### Aim of the task
Please repeat the lines below, exactly and only, from the one that holds "BAT1: 3V (plus" through the one that holds "U11: OR (in".

----

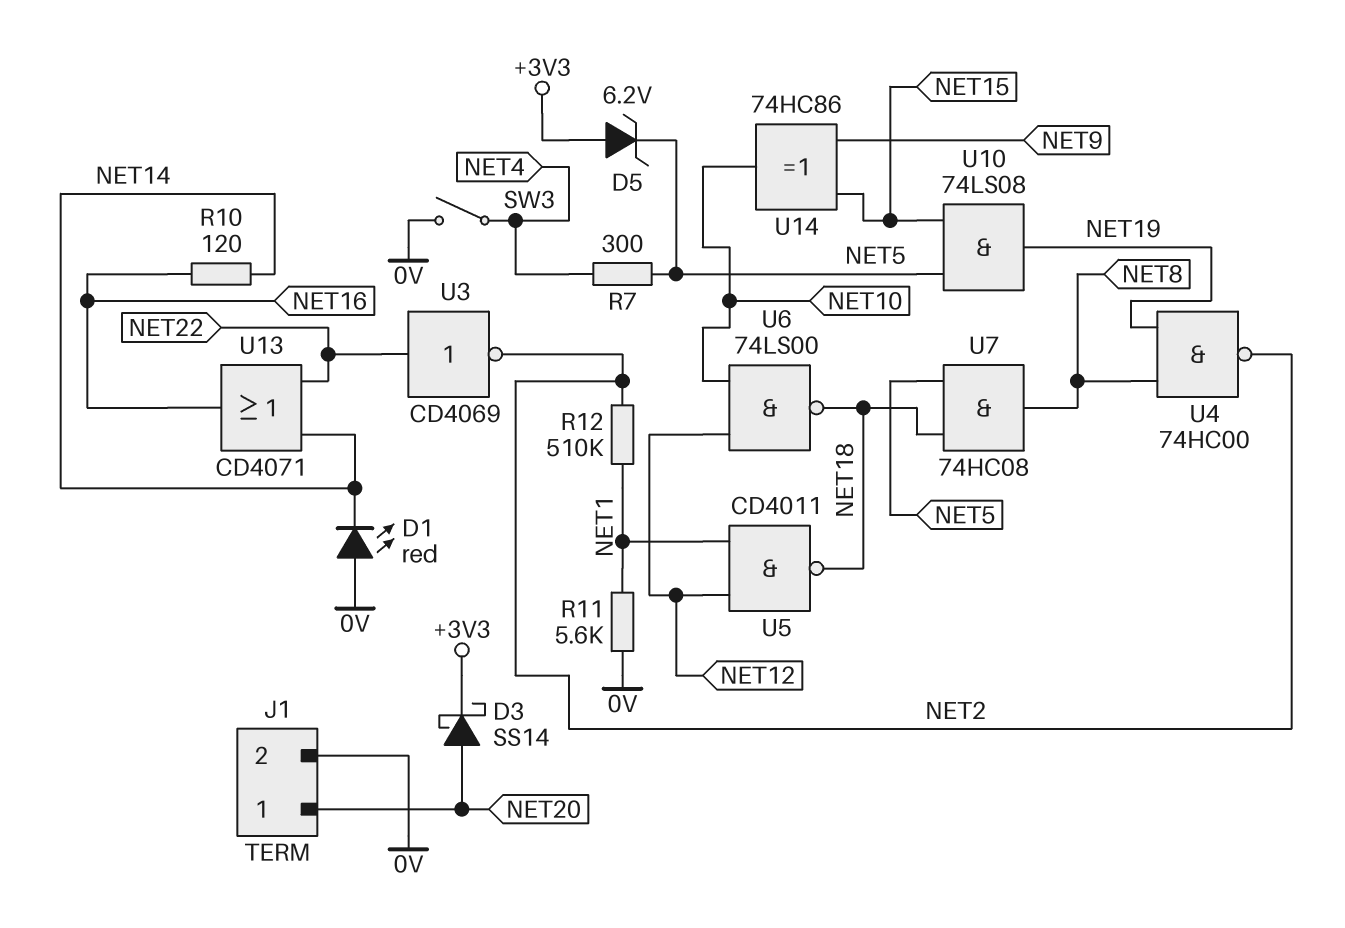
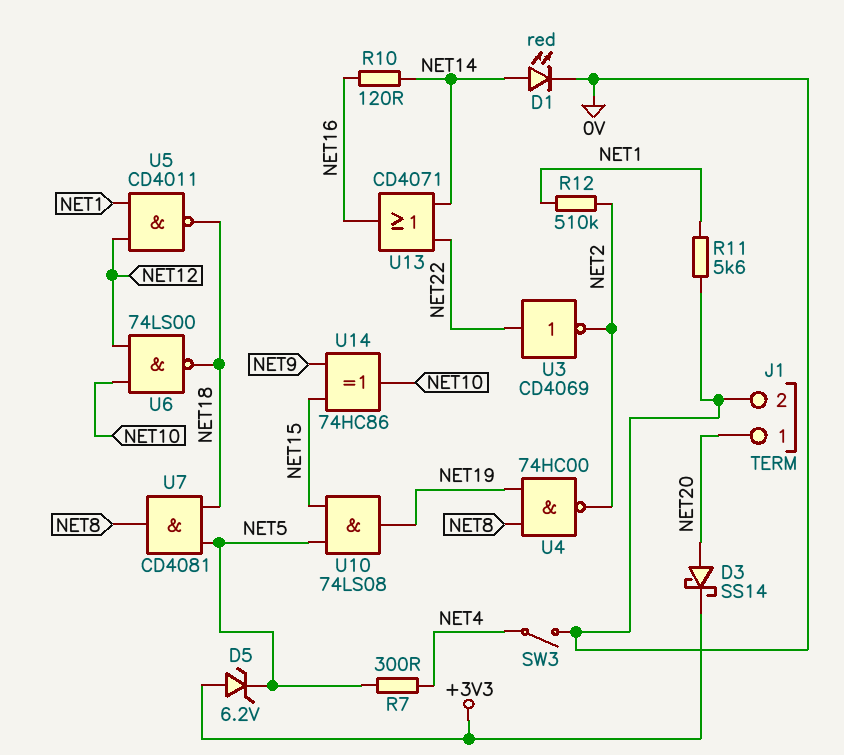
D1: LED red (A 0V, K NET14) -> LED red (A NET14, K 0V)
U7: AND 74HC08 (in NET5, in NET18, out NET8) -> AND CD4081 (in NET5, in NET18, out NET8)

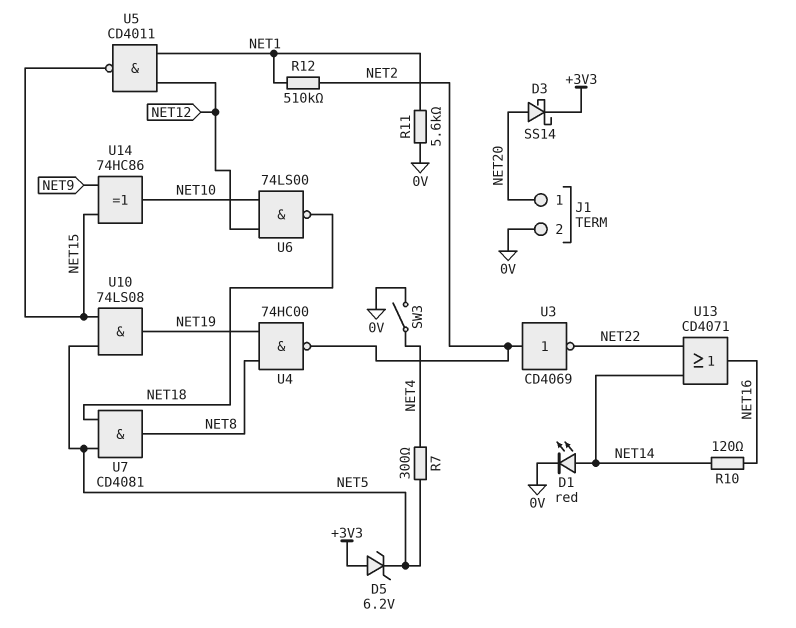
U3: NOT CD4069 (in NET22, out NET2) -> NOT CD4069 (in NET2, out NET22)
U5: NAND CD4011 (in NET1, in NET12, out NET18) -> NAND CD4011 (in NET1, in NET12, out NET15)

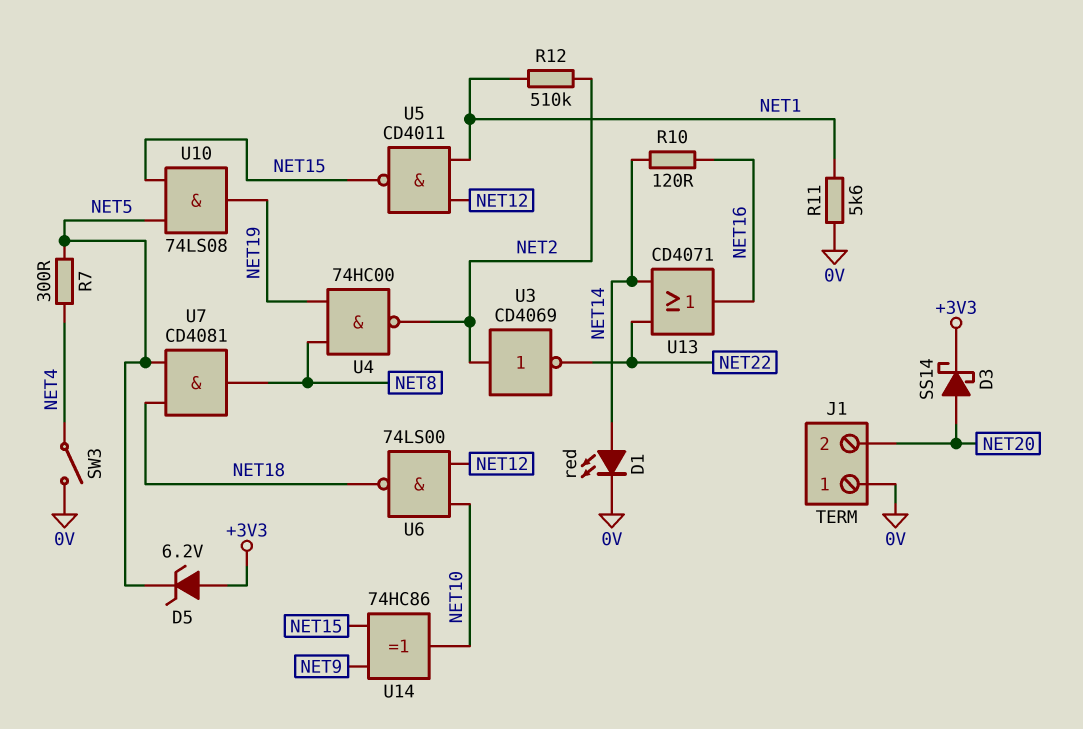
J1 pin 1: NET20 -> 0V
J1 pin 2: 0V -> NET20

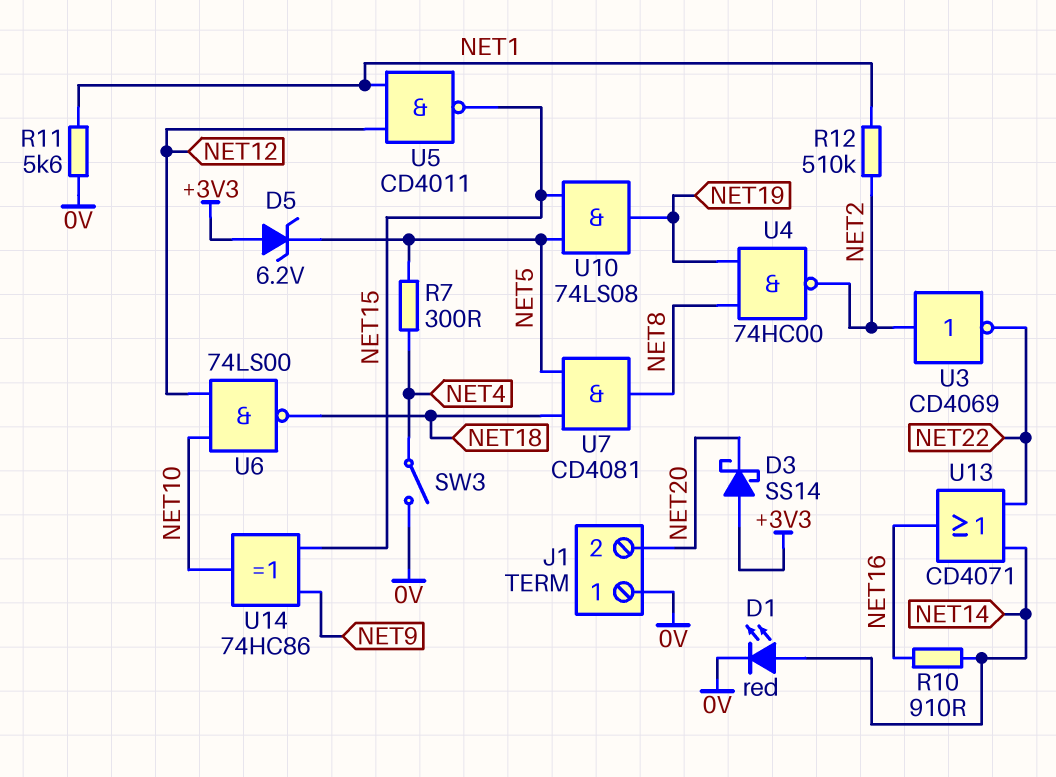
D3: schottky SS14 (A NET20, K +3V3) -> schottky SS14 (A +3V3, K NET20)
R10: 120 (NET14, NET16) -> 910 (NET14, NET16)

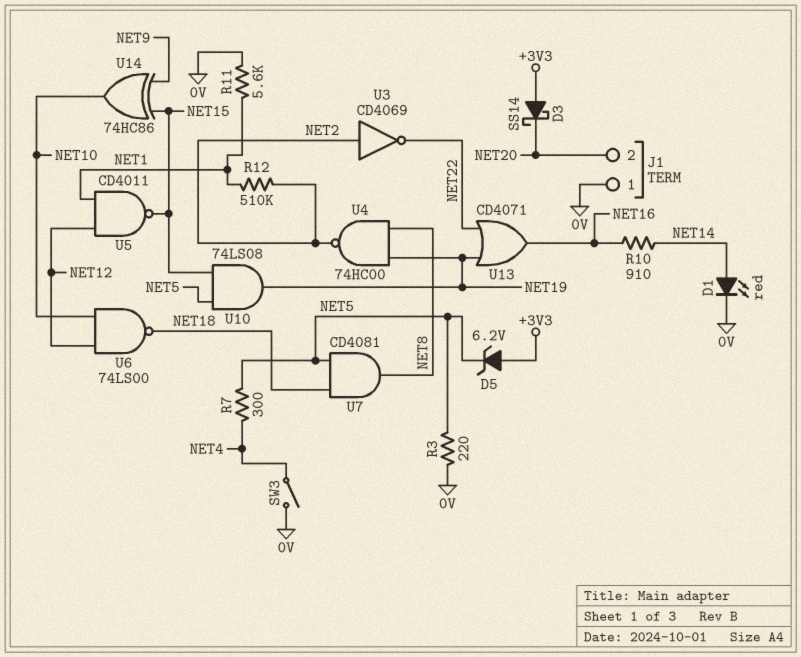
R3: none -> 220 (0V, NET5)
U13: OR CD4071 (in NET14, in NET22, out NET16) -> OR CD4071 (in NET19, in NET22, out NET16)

----

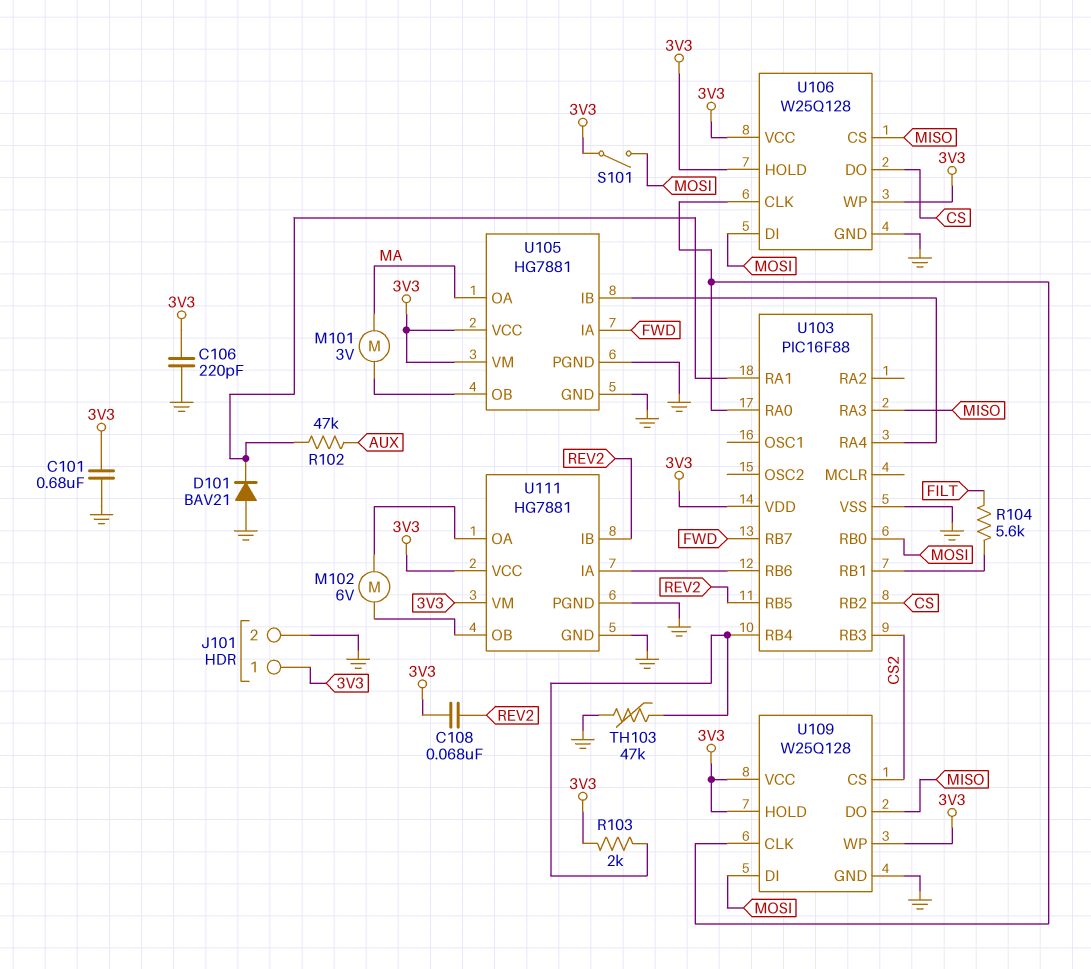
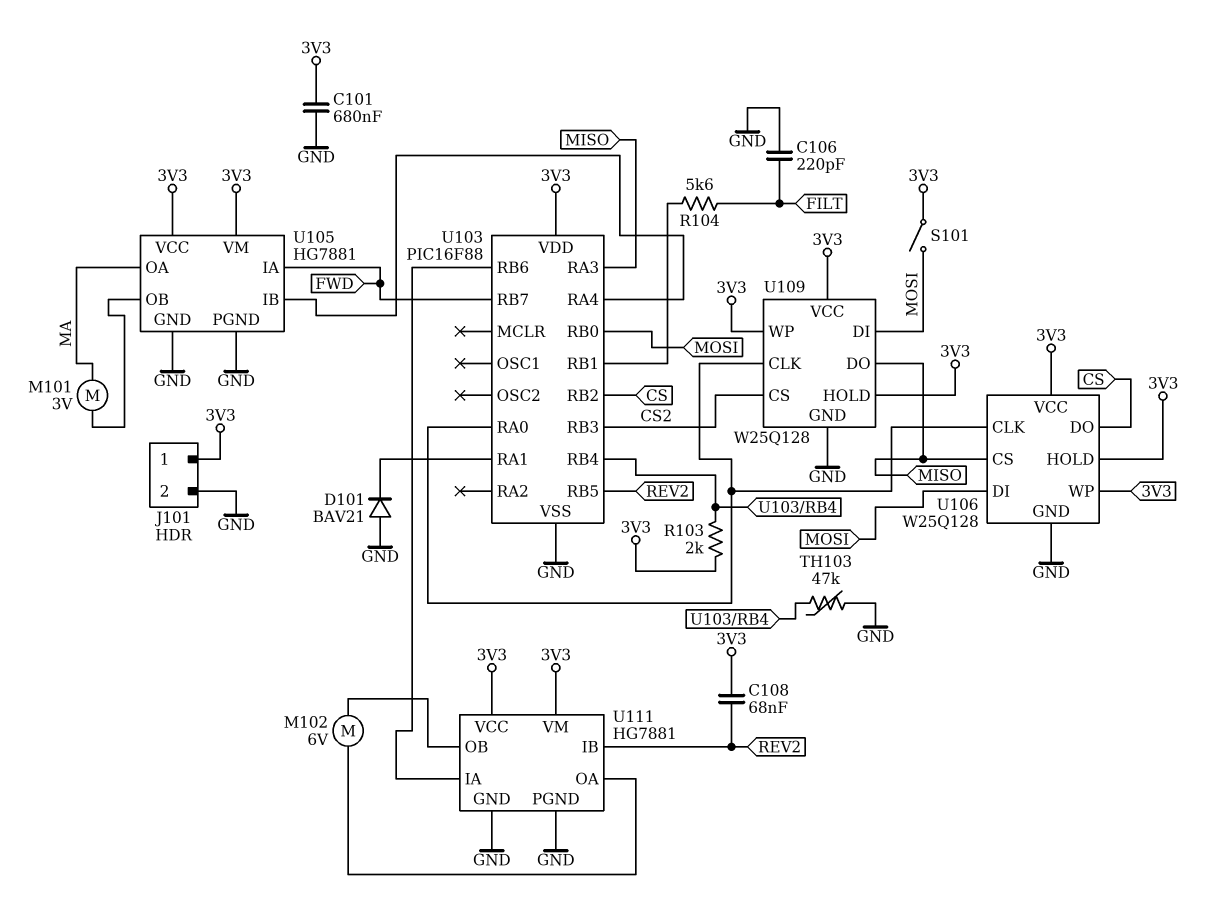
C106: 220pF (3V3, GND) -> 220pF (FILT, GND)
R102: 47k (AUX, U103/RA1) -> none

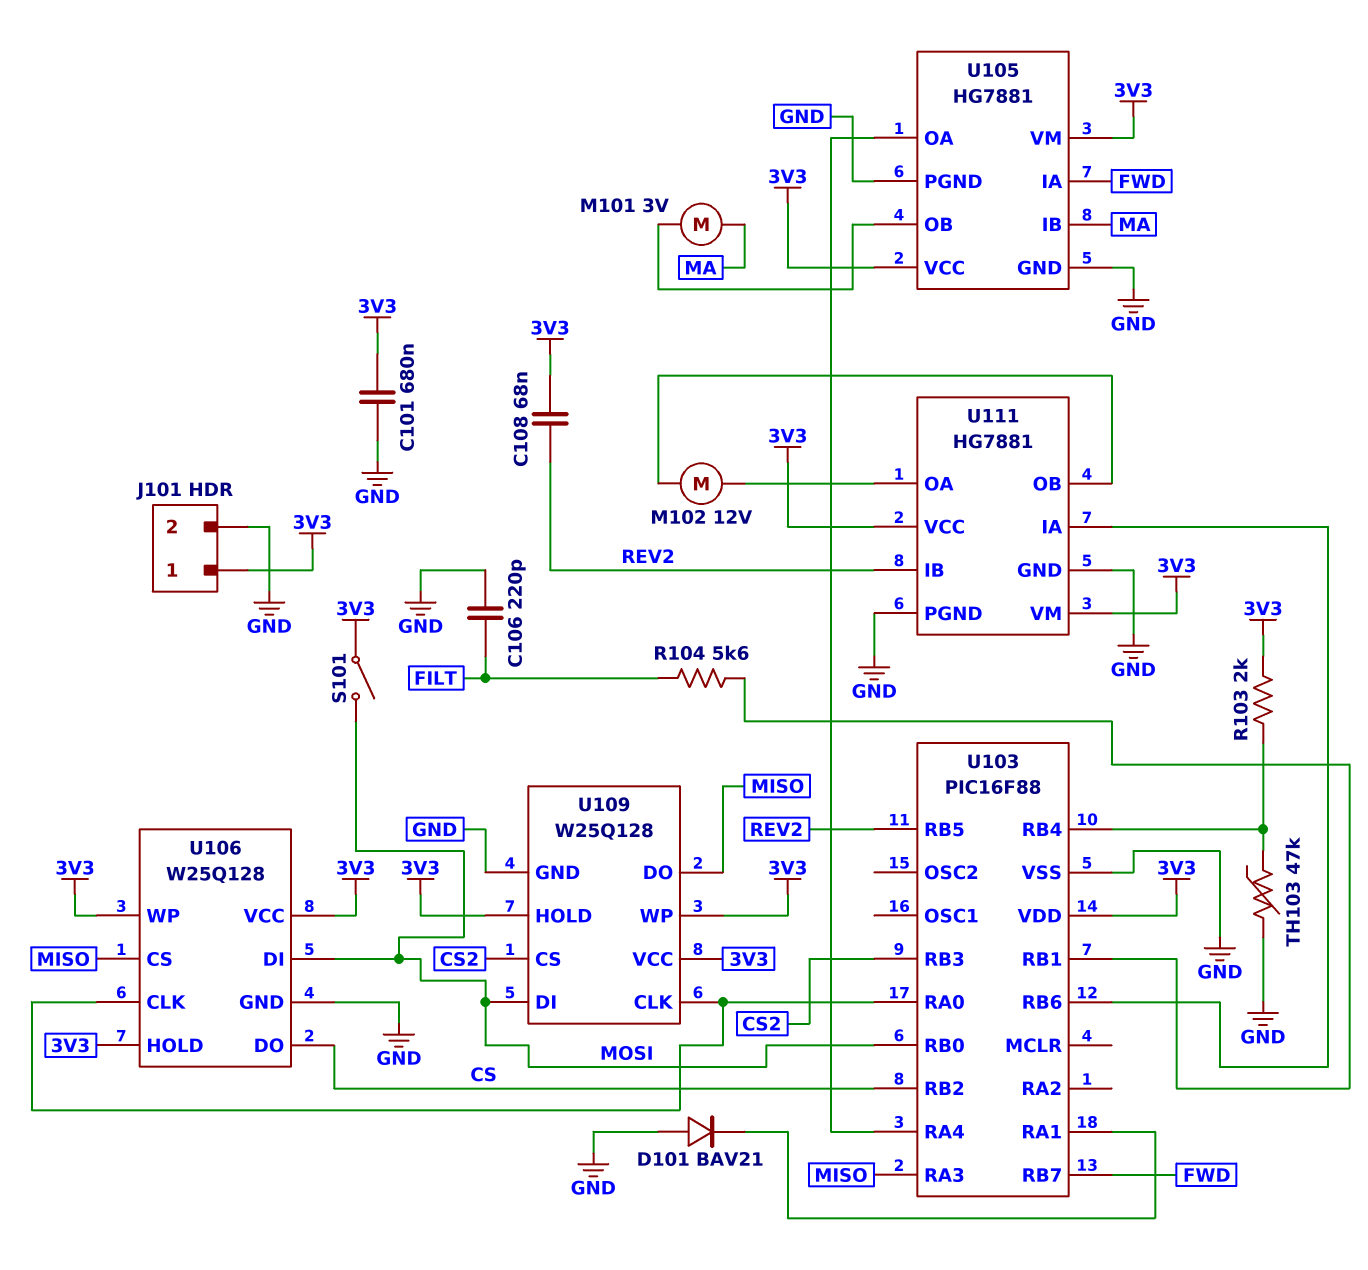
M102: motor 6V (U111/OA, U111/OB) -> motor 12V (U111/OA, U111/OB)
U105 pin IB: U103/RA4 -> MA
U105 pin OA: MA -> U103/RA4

----

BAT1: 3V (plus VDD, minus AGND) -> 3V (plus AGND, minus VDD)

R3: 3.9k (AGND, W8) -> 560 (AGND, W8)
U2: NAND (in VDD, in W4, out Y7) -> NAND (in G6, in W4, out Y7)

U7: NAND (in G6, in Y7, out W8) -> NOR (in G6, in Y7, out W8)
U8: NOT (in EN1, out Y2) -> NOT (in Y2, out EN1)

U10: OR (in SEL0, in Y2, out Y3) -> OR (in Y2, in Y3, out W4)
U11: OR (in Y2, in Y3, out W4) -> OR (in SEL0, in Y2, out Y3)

----

### Task solution
BAT1: 3V (plus VDD, minus AGND) -> 3V (plus AGND, minus VDD)

R3: 3.9k (AGND, W8) -> 560 (AGND, W8)
U2: NAND (in VDD, in W4, out Y7) -> NAND (in G6, in W4, out Y7)

U7: NAND (in G6, in Y7, out W8) -> NOR (in G6, in Y7, out W8)
U8: NOT (in EN1, out Y2) -> NOT (in Y2, out EN1)

U10: OR (in SEL0, in Y2, out Y3) -> OR (in Y2, in Y3, out W4)
U11: OR (in Y2, in Y3, out W4) -> OR (in SEL0, in Y2, out Y3)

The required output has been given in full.